▶ [Assignment]
Which of the lines below include the word "bowl"? Pull each one out.

─── Data to process ───

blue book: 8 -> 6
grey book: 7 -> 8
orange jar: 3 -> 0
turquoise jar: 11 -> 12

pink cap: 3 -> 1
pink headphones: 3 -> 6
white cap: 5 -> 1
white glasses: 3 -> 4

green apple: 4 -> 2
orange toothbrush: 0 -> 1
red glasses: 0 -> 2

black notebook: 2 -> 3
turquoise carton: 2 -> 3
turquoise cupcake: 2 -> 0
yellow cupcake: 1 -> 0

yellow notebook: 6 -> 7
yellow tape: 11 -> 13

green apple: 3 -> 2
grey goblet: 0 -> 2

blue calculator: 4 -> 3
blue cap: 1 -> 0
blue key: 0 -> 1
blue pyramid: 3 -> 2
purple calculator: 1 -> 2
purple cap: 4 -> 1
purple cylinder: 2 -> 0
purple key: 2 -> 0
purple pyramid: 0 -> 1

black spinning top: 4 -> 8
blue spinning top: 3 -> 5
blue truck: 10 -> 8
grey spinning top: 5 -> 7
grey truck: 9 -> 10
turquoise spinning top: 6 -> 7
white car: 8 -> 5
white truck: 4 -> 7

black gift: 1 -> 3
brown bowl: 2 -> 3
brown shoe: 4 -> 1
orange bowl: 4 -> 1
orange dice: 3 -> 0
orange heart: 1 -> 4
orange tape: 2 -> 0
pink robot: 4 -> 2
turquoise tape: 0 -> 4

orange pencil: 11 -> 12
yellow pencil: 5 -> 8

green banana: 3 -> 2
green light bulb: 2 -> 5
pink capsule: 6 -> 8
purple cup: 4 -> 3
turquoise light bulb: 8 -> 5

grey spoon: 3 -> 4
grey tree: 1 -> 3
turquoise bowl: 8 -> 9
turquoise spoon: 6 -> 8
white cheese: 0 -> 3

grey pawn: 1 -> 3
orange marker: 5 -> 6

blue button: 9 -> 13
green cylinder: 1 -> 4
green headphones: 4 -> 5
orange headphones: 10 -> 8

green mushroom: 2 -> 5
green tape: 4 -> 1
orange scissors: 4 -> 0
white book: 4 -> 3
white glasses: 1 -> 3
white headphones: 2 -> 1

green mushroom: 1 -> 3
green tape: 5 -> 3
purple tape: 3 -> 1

───

▶ [Expected answer]
brown bowl: 2 -> 3
orange bowl: 4 -> 1
turquoise bowl: 8 -> 9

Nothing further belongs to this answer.